## Exercise directions
Copy exactly the lines of the data below, beginning with the line with "building: [309,187,472,334] -> none" and ending with the line with "building: [137,166,171,201] -> none". Pictures are to be omitted.

## The data
=== Section Start ===

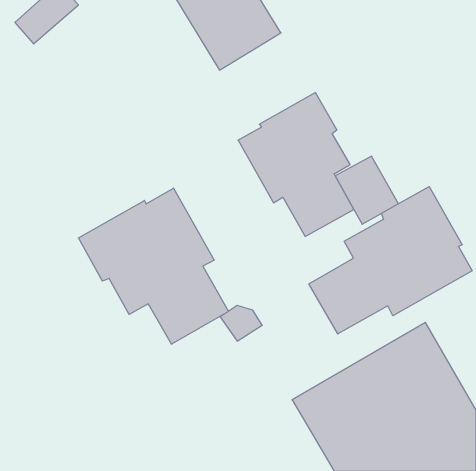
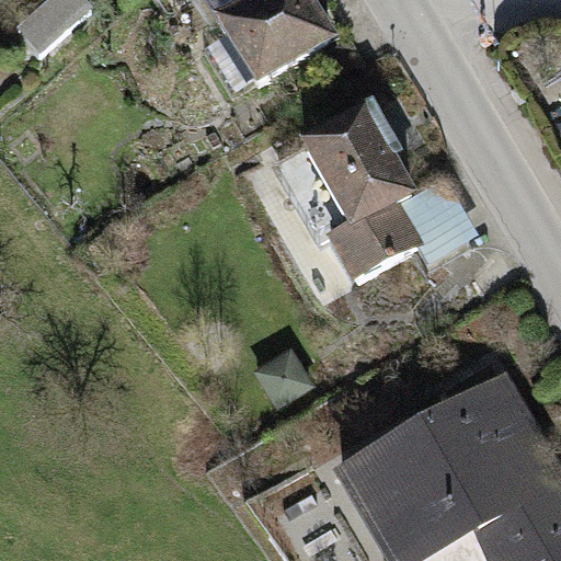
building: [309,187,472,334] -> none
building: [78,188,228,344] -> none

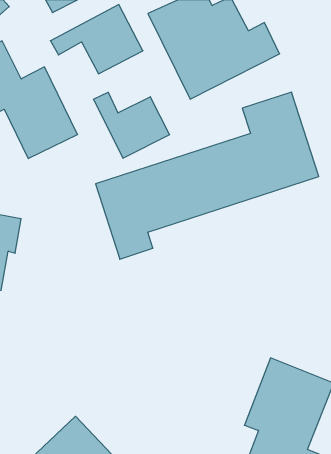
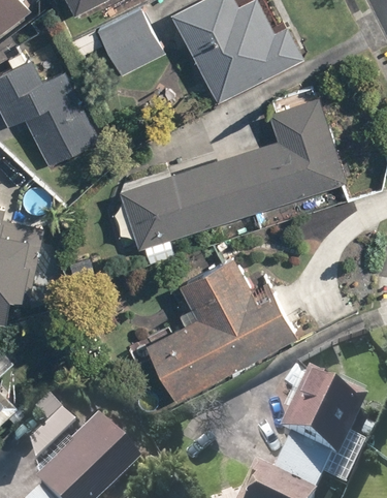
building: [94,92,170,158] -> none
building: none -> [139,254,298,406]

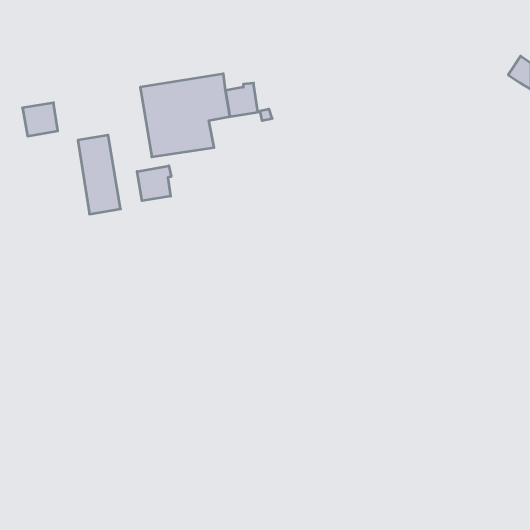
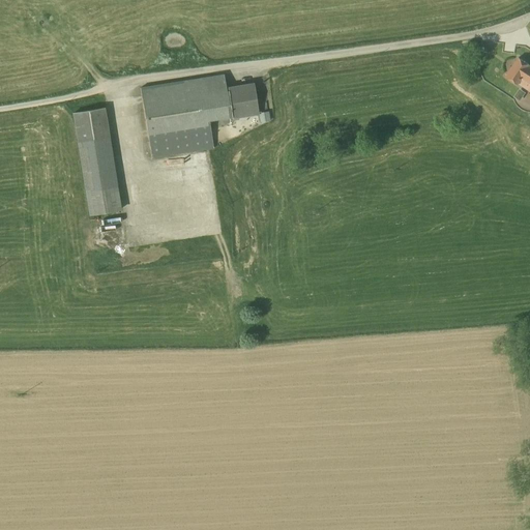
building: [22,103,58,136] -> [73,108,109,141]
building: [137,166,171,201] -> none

=== Section End ===
=== Section Start ===

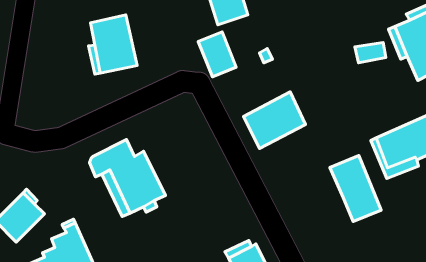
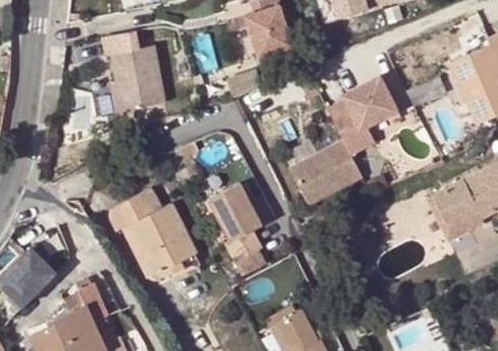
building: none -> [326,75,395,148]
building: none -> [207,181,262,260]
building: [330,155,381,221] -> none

=== Section End ===
=== Section Start ===

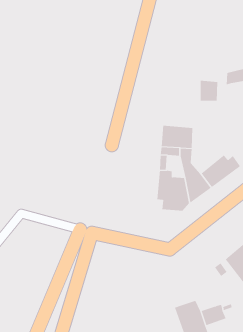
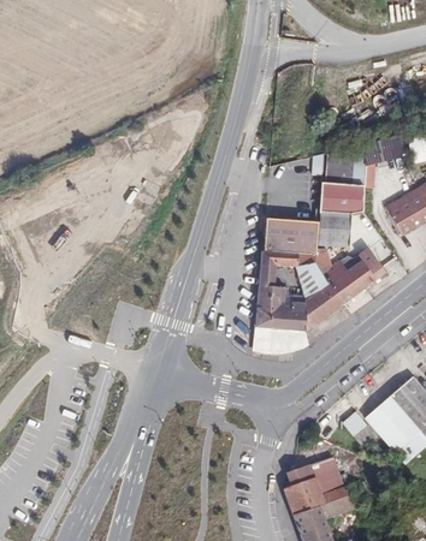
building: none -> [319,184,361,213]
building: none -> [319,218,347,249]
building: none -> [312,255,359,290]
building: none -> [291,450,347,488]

=== Section End ===

## Task output
building: [309,187,472,334] -> none
building: [78,188,228,344] -> none

building: [94,92,170,158] -> none
building: none -> [139,254,298,406]

building: [22,103,58,136] -> [73,108,109,141]
building: [137,166,171,201] -> none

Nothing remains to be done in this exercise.